STATED GOAL: Gather every line of the entries below that contains the string "instrumentName", and copy each one in full. Case counts.

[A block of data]
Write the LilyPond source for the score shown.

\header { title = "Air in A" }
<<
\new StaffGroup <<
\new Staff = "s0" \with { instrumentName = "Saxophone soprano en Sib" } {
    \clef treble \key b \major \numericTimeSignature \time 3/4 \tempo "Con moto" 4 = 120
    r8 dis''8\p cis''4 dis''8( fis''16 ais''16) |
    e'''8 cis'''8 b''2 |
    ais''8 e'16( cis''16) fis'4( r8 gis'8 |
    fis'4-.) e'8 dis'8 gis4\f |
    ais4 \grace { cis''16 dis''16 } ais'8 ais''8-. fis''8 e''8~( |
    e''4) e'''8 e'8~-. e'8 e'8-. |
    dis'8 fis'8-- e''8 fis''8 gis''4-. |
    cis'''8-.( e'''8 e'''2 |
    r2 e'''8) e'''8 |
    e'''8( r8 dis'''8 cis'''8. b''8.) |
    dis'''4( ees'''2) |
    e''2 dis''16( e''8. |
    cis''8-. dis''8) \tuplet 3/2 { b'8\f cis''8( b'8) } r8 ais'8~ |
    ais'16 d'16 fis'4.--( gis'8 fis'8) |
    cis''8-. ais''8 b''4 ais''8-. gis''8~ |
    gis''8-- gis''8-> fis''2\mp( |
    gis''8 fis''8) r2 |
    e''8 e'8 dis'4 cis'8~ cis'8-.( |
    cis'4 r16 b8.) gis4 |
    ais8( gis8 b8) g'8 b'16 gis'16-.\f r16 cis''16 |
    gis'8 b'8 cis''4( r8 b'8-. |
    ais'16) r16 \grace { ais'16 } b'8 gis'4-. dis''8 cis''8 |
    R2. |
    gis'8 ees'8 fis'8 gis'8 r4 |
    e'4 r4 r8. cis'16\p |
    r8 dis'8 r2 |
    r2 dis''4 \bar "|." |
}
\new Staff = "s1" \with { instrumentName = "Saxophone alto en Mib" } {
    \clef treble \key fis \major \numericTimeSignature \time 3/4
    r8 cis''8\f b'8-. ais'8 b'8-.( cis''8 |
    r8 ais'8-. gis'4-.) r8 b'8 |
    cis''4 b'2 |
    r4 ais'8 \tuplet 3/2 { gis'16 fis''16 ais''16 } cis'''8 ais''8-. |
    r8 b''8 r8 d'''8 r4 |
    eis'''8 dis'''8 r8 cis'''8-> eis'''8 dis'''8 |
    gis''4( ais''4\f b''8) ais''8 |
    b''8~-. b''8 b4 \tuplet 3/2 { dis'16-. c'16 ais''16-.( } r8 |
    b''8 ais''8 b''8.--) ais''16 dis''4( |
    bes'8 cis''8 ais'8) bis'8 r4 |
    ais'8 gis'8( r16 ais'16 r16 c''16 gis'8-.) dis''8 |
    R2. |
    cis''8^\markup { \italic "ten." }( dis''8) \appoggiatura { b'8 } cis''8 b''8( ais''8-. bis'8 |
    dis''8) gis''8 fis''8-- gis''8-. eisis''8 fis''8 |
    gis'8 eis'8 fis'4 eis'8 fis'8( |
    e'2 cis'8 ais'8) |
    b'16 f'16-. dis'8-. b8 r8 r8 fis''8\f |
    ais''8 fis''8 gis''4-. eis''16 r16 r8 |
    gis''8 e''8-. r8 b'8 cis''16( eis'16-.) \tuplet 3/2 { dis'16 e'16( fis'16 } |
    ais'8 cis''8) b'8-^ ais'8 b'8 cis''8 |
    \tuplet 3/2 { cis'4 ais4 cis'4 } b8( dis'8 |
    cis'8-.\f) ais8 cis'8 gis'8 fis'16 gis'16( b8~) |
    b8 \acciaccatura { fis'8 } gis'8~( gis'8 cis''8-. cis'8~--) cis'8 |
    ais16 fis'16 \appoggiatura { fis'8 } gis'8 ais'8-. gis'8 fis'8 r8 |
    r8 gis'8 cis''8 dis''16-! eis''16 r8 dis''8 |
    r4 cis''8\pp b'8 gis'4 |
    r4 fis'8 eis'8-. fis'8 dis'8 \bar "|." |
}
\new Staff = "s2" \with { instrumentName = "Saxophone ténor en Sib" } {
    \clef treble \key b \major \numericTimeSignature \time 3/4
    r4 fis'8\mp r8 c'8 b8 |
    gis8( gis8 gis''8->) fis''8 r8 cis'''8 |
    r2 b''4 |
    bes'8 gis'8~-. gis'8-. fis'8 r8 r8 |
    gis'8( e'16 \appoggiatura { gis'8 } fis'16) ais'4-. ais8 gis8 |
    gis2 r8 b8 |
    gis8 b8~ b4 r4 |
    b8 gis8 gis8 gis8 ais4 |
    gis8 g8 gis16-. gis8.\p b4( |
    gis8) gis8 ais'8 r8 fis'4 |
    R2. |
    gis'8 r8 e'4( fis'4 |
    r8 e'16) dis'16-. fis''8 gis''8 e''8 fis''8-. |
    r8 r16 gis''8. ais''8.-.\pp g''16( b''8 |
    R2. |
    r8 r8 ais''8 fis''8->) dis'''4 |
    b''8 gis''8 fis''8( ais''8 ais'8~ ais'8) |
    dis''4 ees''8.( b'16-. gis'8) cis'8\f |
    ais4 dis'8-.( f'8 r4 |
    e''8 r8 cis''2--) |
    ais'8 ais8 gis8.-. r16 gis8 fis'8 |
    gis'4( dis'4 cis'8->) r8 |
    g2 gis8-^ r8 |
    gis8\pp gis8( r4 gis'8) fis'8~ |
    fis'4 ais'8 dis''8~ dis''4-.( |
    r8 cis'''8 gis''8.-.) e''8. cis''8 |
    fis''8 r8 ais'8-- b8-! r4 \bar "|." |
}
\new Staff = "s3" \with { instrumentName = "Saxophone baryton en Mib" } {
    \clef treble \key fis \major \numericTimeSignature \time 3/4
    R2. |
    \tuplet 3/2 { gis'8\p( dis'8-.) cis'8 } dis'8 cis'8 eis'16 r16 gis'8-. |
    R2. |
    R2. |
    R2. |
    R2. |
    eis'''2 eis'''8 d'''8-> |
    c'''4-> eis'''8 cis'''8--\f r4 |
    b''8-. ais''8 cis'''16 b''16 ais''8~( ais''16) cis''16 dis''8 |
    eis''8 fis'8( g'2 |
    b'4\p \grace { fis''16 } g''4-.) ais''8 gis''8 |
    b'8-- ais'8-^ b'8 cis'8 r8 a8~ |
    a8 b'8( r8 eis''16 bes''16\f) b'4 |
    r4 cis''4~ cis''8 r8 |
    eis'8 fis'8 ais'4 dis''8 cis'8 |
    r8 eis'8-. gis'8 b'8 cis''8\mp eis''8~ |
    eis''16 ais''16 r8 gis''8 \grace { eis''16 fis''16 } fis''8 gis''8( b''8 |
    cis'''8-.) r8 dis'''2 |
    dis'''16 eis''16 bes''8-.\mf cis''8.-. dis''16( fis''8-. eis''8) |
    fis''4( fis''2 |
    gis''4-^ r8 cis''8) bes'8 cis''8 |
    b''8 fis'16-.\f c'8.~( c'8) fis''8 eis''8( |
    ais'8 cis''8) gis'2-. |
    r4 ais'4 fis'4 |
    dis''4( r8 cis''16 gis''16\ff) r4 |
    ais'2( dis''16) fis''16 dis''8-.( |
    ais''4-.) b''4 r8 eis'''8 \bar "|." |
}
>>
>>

RESPONSE FOR THIS EXERCISE:
\new Staff = "s0" \with { instrumentName = "Saxophone soprano en Sib" } {
\new Staff = "s1" \with { instrumentName = "Saxophone alto en Mib" } {
\new Staff = "s2" \with { instrumentName = "Saxophone ténor en Sib" } {
\new Staff = "s3" \with { instrumentName = "Saxophone baryton en Mib" } {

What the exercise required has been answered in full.